PROBLEM TO WORK ON
The finished copy should match every record exactly and contain no pictures.

MATERIAL SUPPLIED

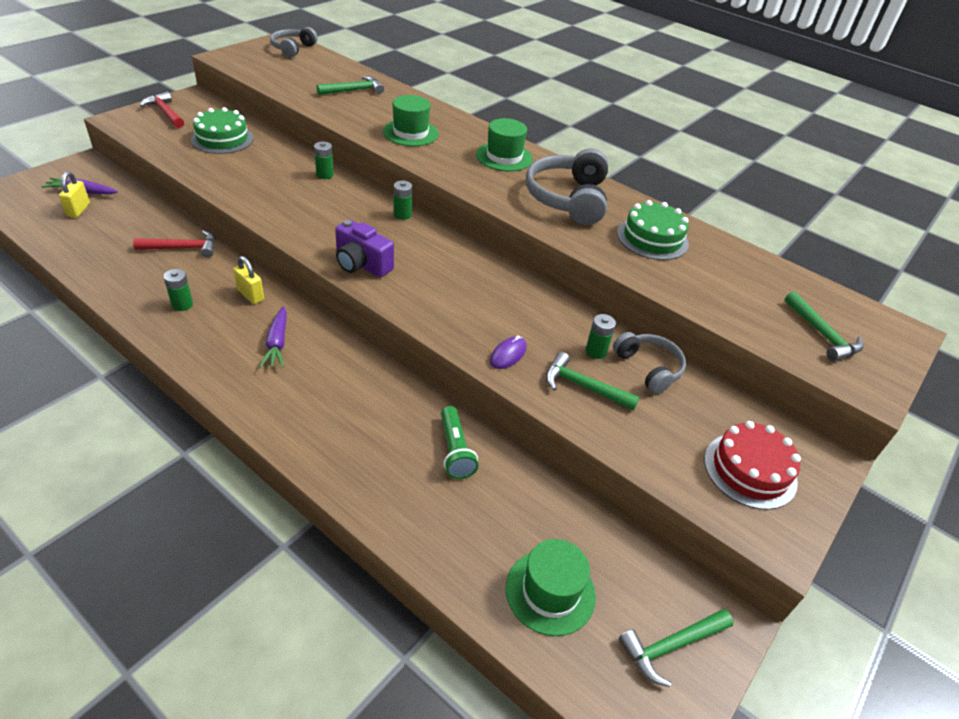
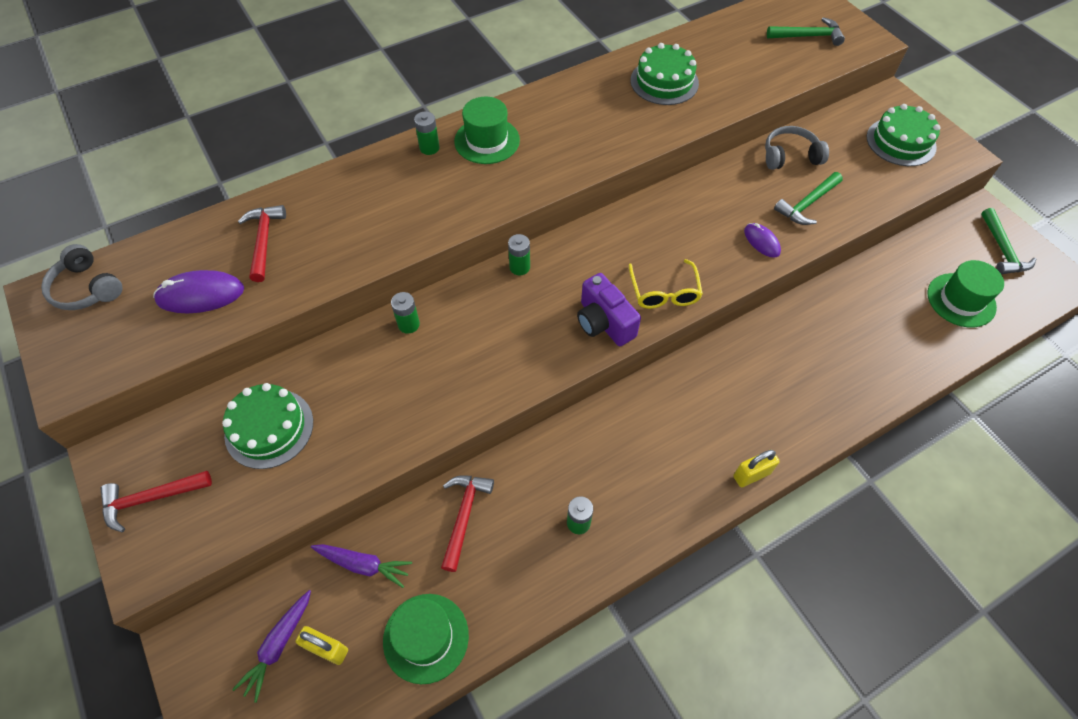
camera: 65 degrees left, 15 degrees up
(250, 295) = (577, 451): yellow padlock -> yellow padlock (751, 475)
(277, 343) = (664, 435): purple carrot -> purple carrot (364, 565)
(300, 79) = (201, 295): none -> purple mouse
(354, 90) = (264, 241): green hammer -> red hammer
(361, 264) = (604, 322): purple camera -> purple camera turned 90 degrees clockwise
(410, 133) = (403, 208): green hat -> green hat (426, 637)
(411, 295) = (664, 292): none -> yellow glasses
(455, 450) = (824, 321): green flashlight -> none
(568, 199) = (584, 116): grey headphones -> none
(596, 351) = (765, 182): green battery -> green battery (429, 148)
(750, 470) = (901, 142): red cake -> green cake

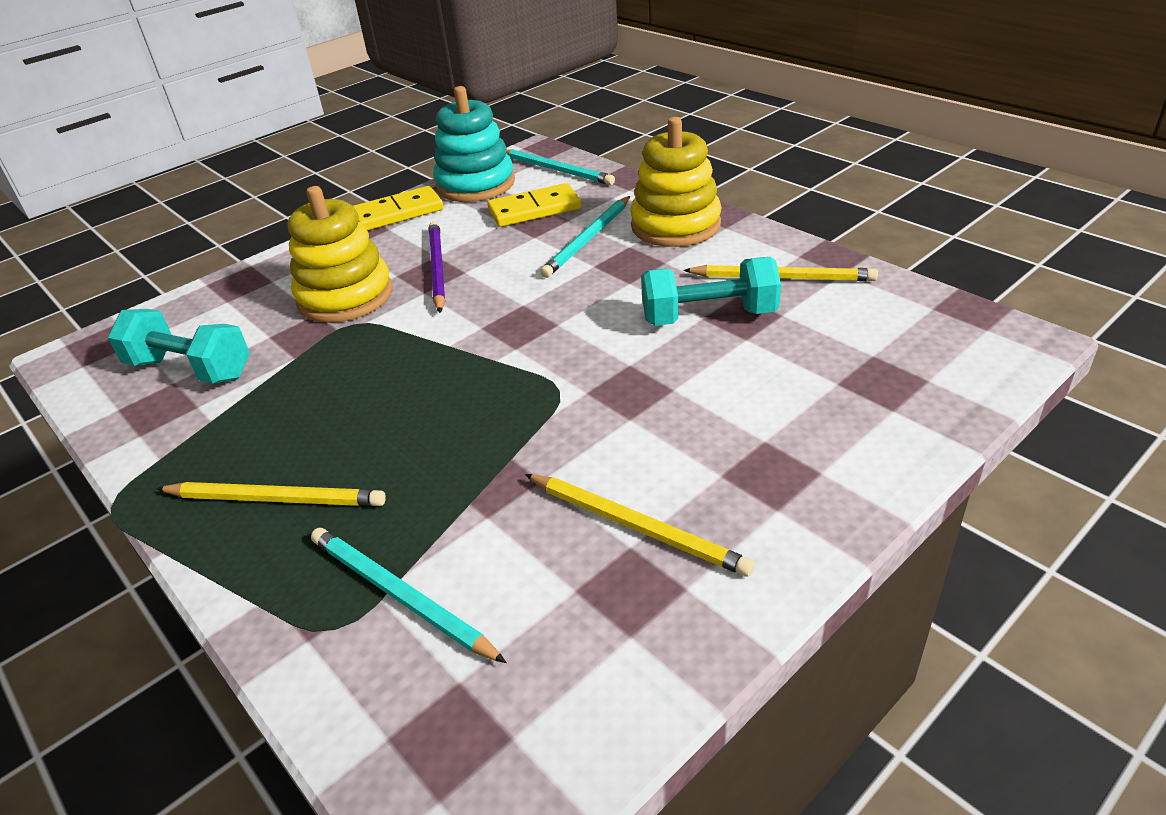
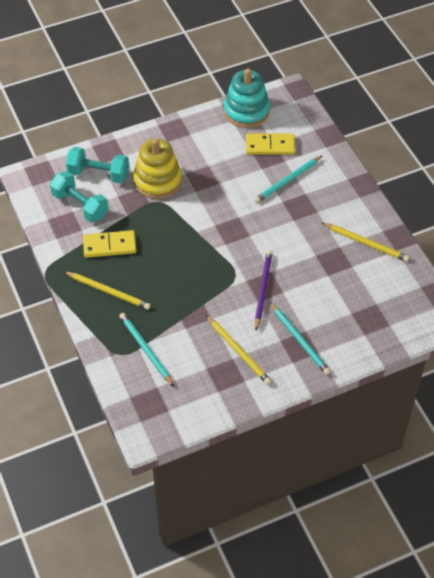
camera: 15 degrees right, 15 degrees up
(398, 213) = (198, 122): yellow domino -> yellow domino (109, 245)
(437, 269) = (206, 176): purple pencil -> purple pencil (263, 290)
(556, 170) = (295, 114): turquoise pencil -> turquoise pencil (299, 340)
(675, 225) = (335, 186): yellow stacking toy -> none
(709, 316) = (319, 256): turquoise dumbbell -> turquoise dumbbell (98, 174)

TASK RESULT
camera: 65 degrees left, 15 degrees up
(250, 295) = (577, 451): yellow padlock -> yellow padlock (751, 475)
(277, 343) = (664, 435): purple carrot -> purple carrot (364, 565)
(300, 79) = (201, 295): none -> purple mouse
(354, 90) = (264, 241): green hammer -> red hammer
(361, 264) = (604, 322): purple camera -> purple camera turned 90 degrees clockwise
(410, 133) = (403, 208): green hat -> green hat (426, 637)
(411, 295) = (664, 292): none -> yellow glasses
(455, 450) = (824, 321): green flashlight -> none
(568, 199) = (584, 116): grey headphones -> none
(596, 351) = (765, 182): green battery -> green battery (429, 148)
(750, 470) = (901, 142): red cake -> green cake

camera: 15 degrees right, 15 degrees up
(398, 213) = (198, 122): yellow domino -> yellow domino (109, 245)
(437, 269) = (206, 176): purple pencil -> purple pencil (263, 290)
(556, 170) = (295, 114): turquoise pencil -> turquoise pencil (299, 340)
(675, 225) = (335, 186): yellow stacking toy -> none
(709, 316) = (319, 256): turquoise dumbbell -> turquoise dumbbell (98, 174)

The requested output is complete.